In the entries below, the lines from the one with "Playlist 6: [625,392,978,585]" through the one with "Notes on servers: [769,648,1116,850]" are to be copied exactly; both ends count.

====== DATASET RECORDS ======

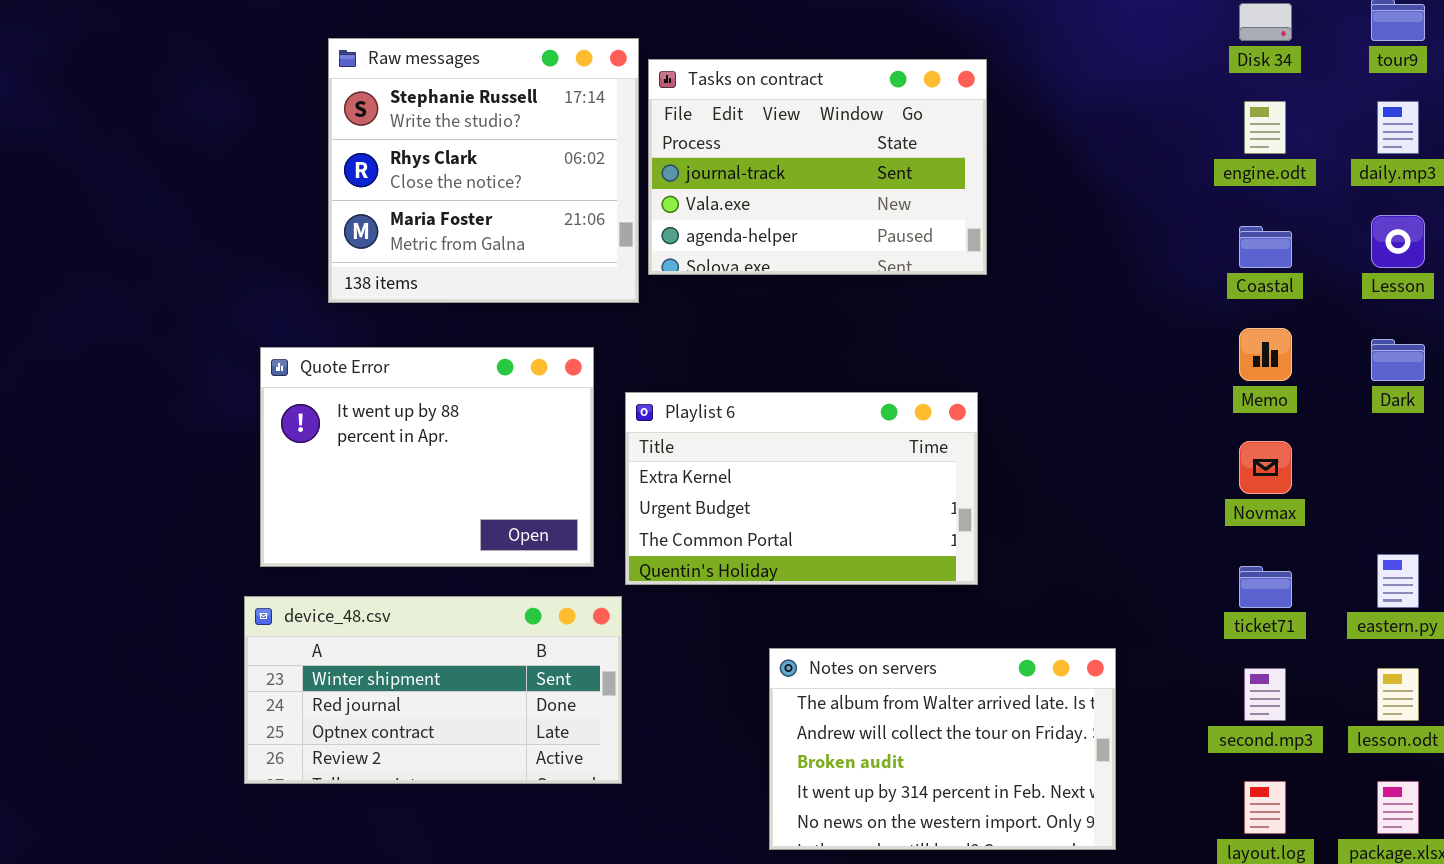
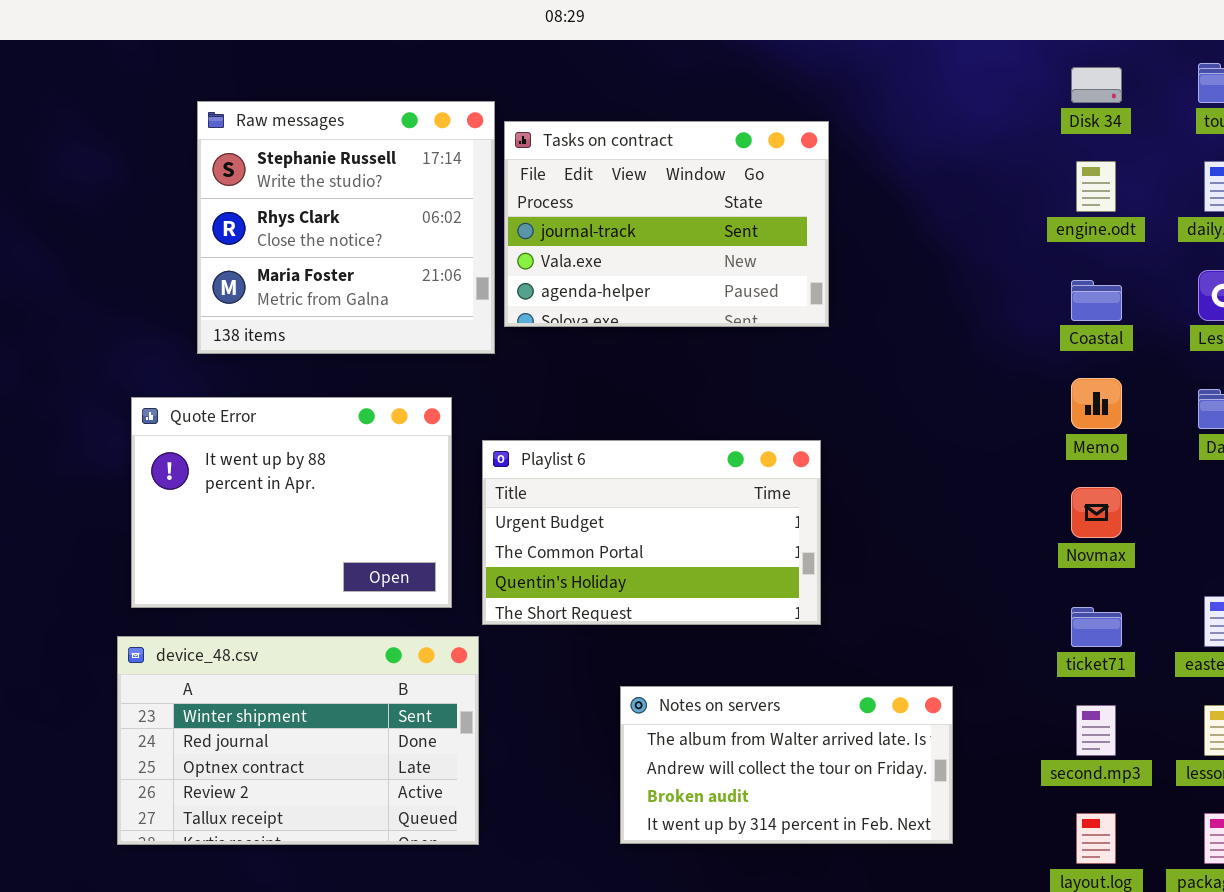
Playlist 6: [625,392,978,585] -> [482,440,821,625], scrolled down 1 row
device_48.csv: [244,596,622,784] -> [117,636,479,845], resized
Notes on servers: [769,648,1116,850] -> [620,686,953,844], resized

======
====== DATASET RECORDS ======

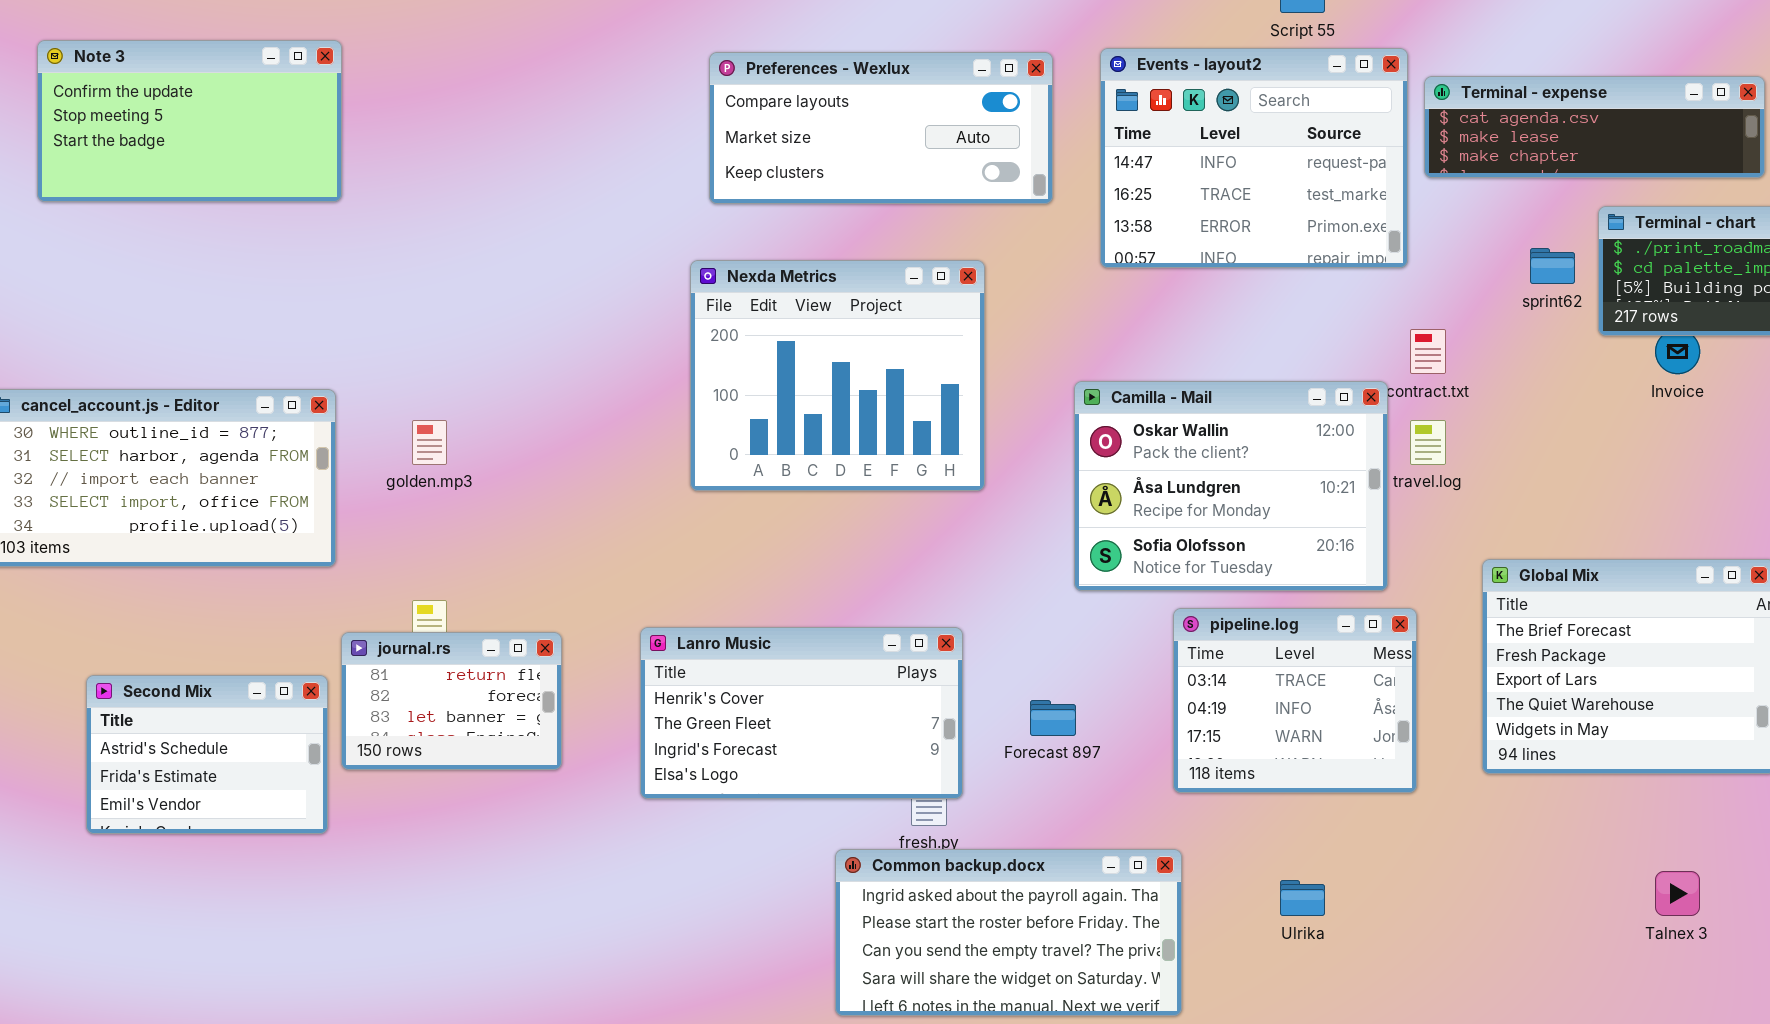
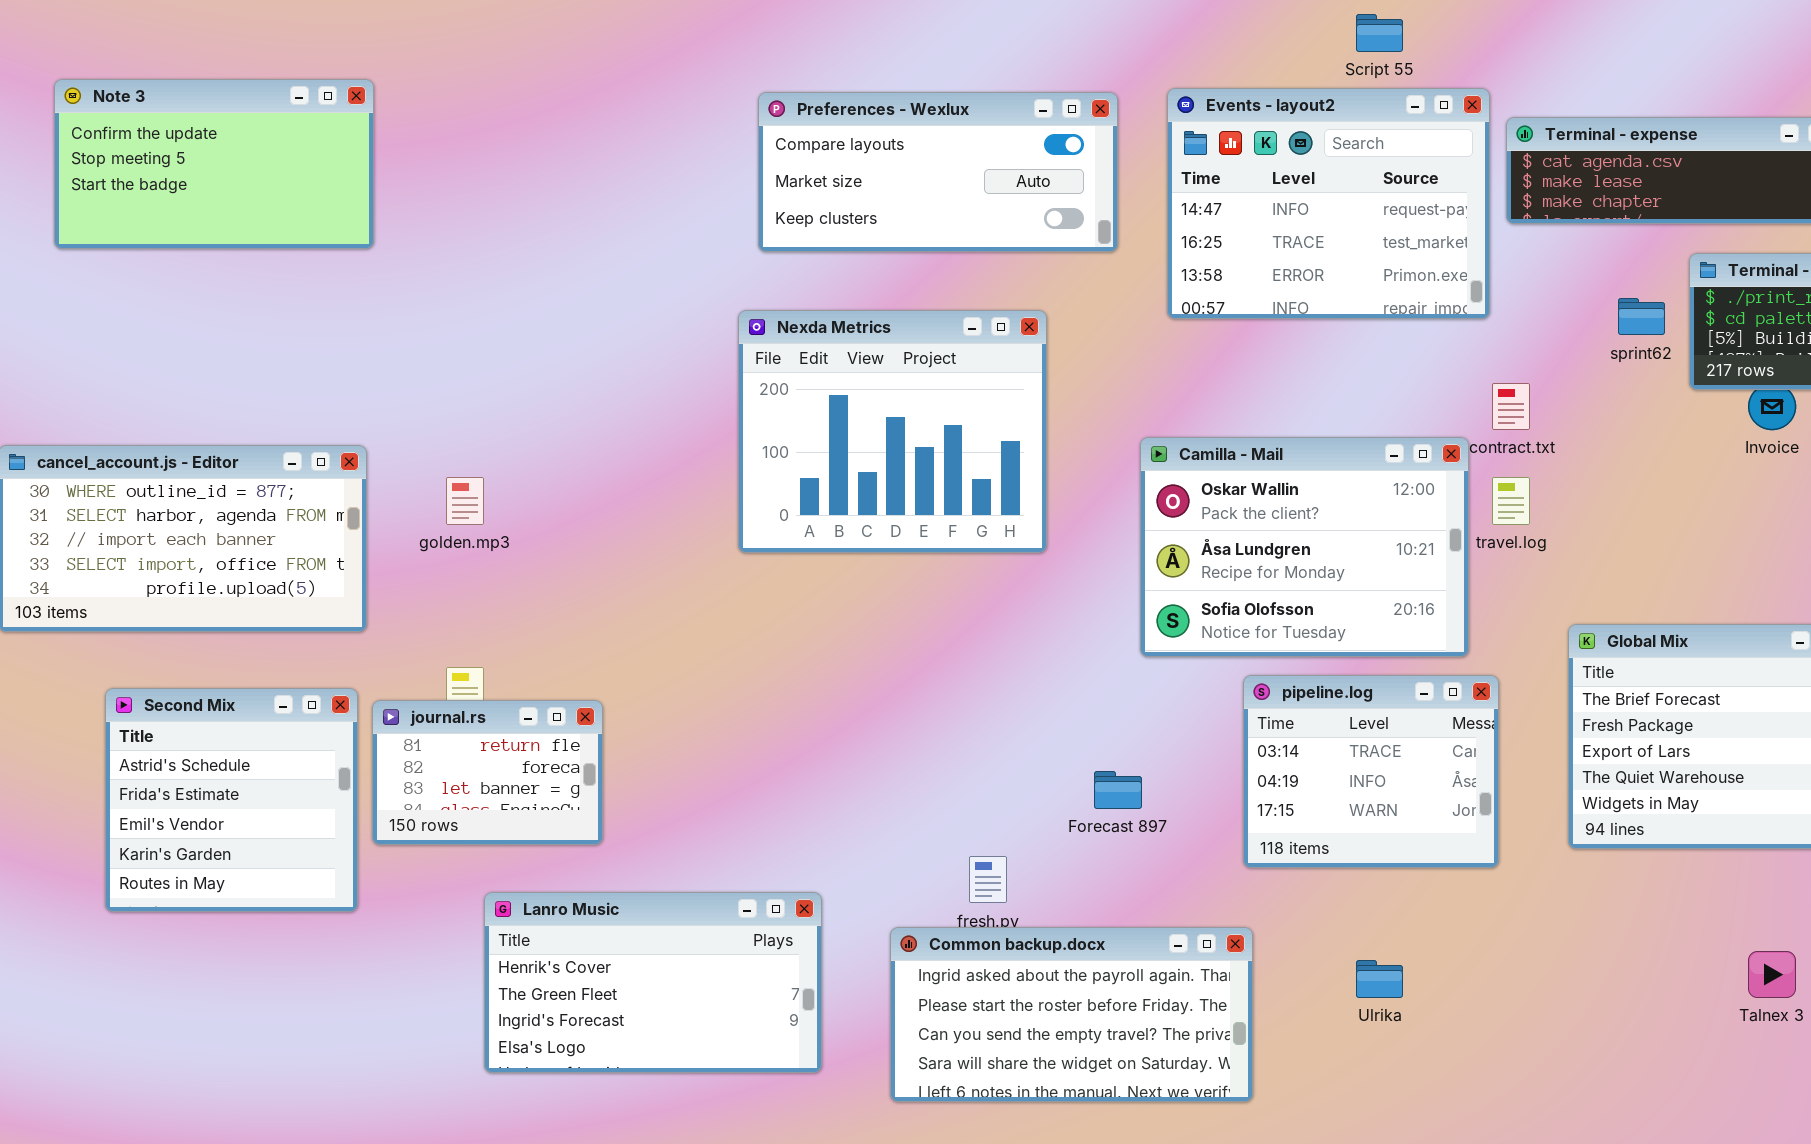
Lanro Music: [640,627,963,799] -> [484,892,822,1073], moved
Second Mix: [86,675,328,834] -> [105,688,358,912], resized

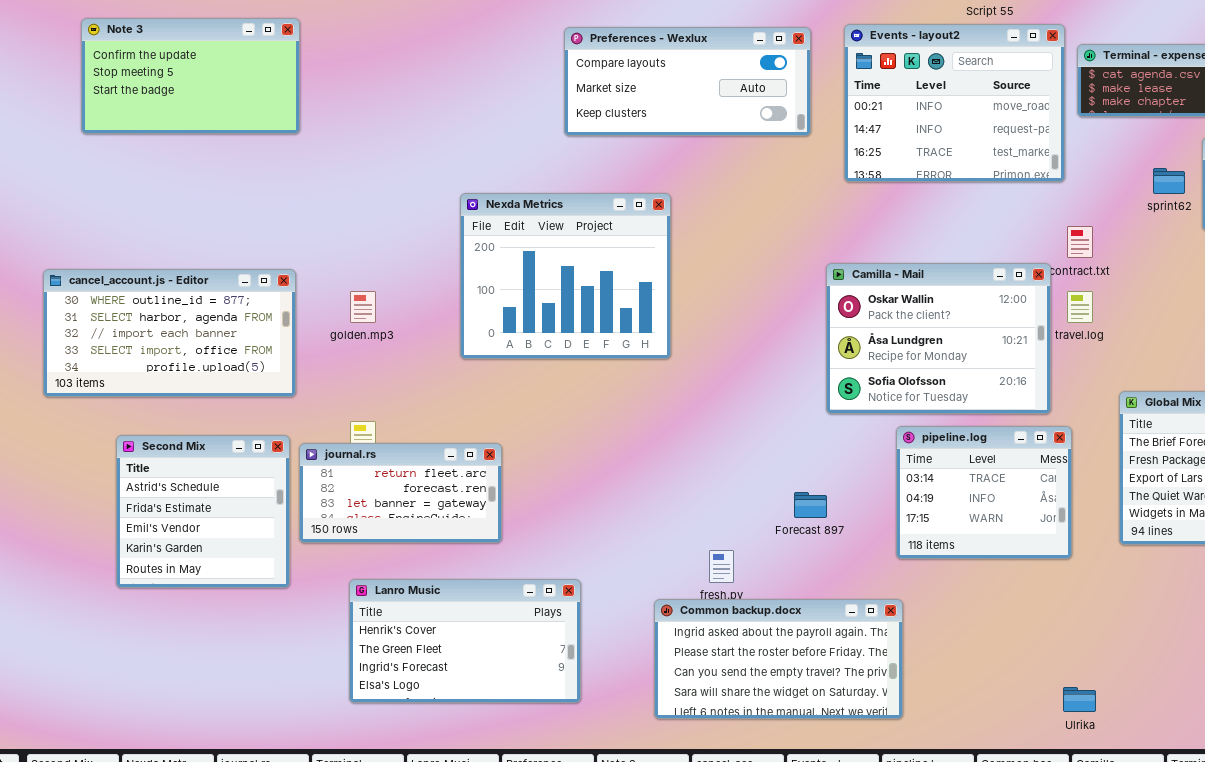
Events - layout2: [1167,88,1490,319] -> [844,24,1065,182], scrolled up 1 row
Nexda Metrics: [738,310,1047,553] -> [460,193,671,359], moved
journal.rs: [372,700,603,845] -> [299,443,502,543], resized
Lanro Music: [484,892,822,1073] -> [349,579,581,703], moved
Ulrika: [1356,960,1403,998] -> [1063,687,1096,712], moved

======

RESPONSE TO THE TASK
Playlist 6: [625,392,978,585] -> [482,440,821,625], scrolled down 1 row
device_48.csv: [244,596,622,784] -> [117,636,479,845], resized
Notes on servers: [769,648,1116,850] -> [620,686,953,844], resized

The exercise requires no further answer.